*** MATERIAL PROVIDED Section Begins ***
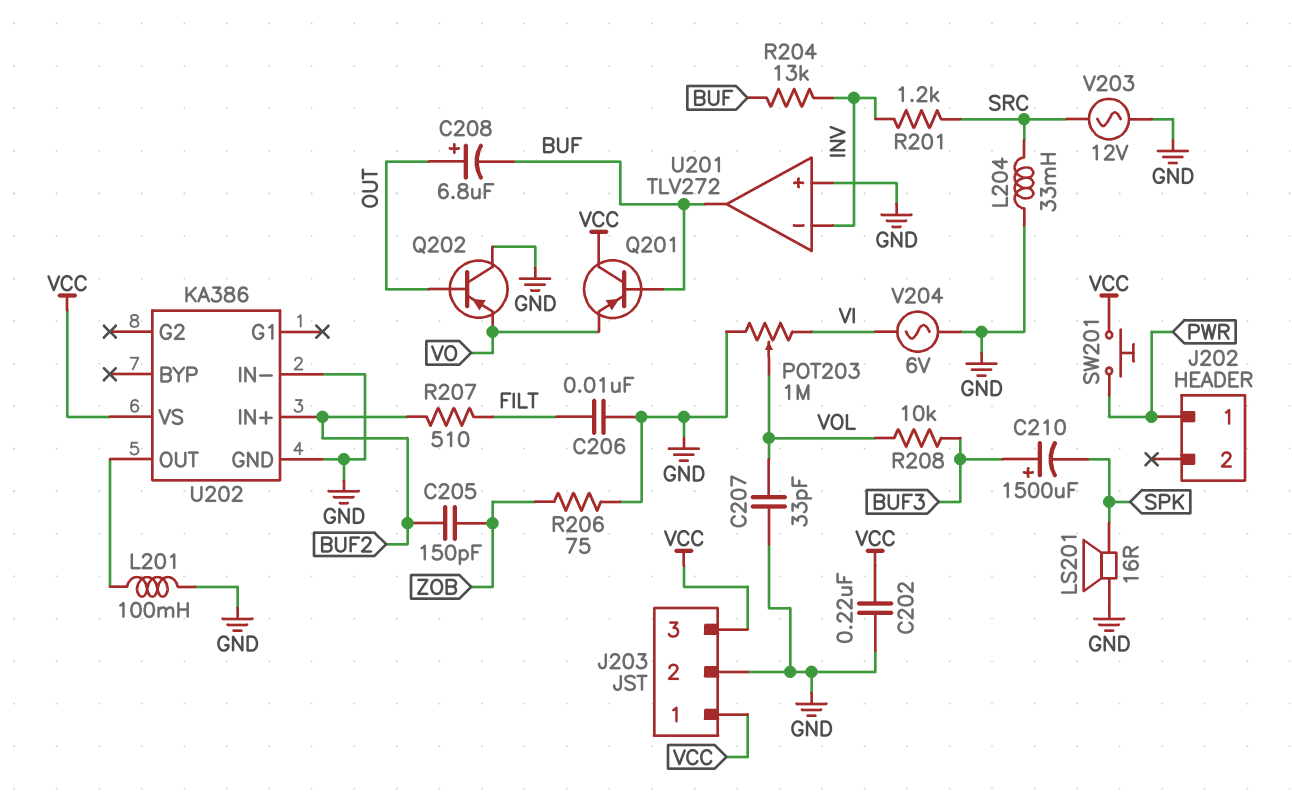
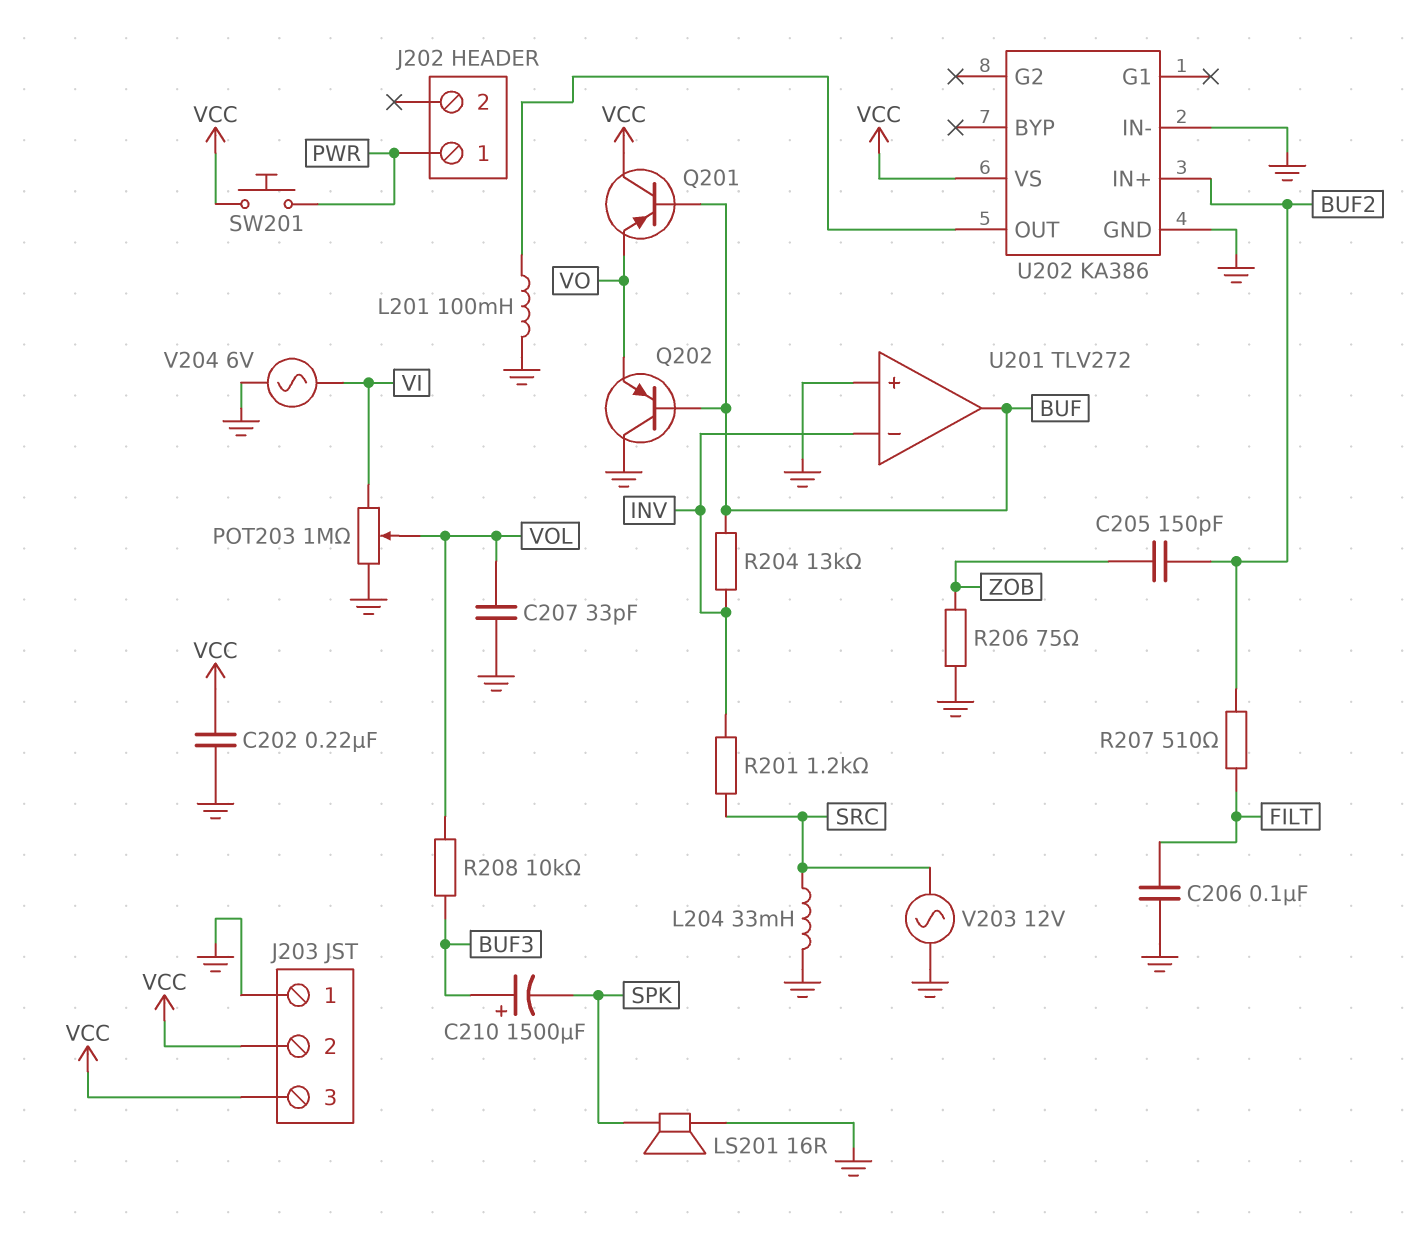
C206: 10nF (FILT, GND) -> 100nF (FILT, GND)
C208: 6.8uF (plus OUT, minus BUF) -> none
J203 pin 1: VCC -> GND
J203 pin 2: GND -> VCC
Q202: PNP (B OUT, C GND, E VO) -> PNP (B BUF, C GND, E VO)

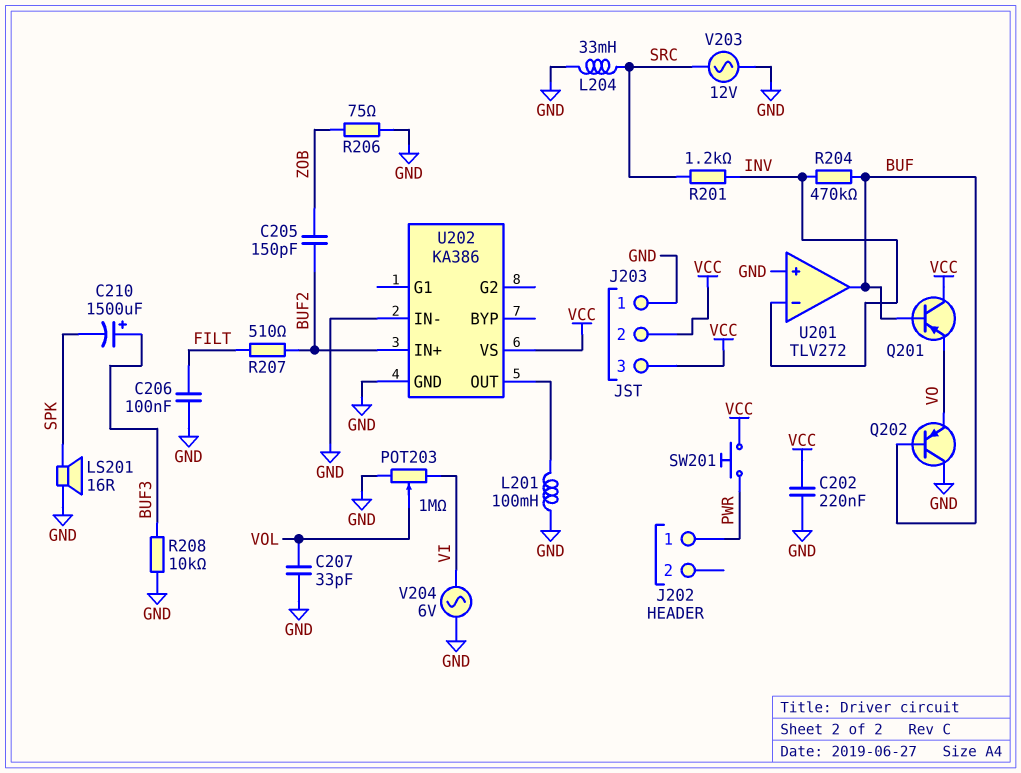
R204: 13k (BUF, INV) -> 470k (BUF, INV)
R208: 10k (BUF3, VOL) -> 10k (BUF3, GND)

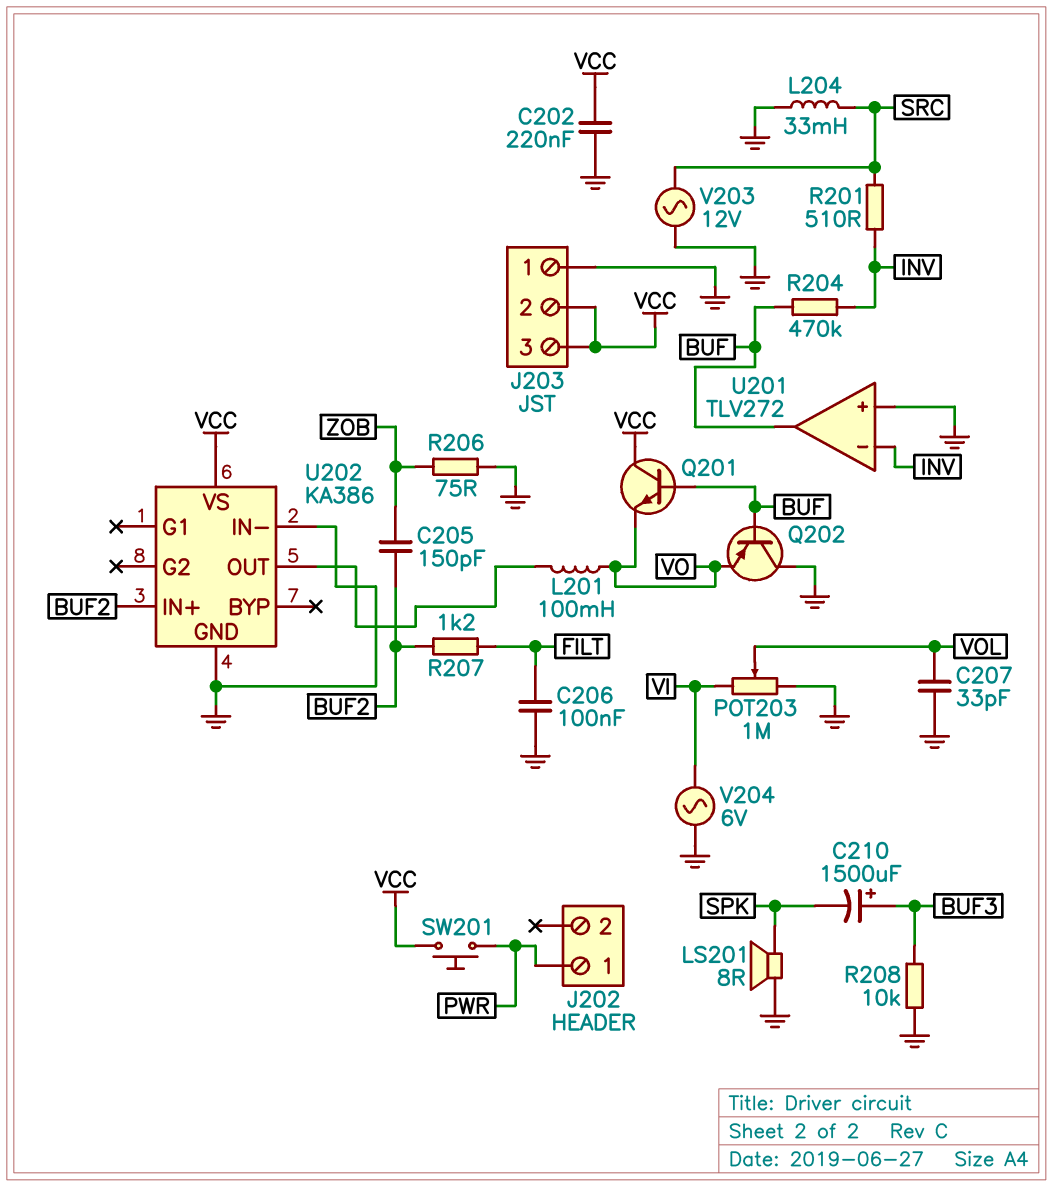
L201: 100mH (GND, U202/OUT) -> 100mH (U202/OUT, VO)
LS201: speaker 16R (GND, SPK) -> speaker 8R (GND, SPK)
Q201: PNP (B BUF, C VCC, E VO) -> NPN (B BUF, C VCC, E VO)
R201: 1.2k (INV, SRC) -> 510 (INV, SRC)
R207: 510 (BUF2, FILT) -> 1.2k (BUF2, FILT)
*** MATERIAL PROVIDED Section Ends ***
EXERCISE DESCRIPTION ->
Reading down the material above, count how many lines contain the word "FILT". Respond with the number by itself.

SOLVED PROBLEM ->
2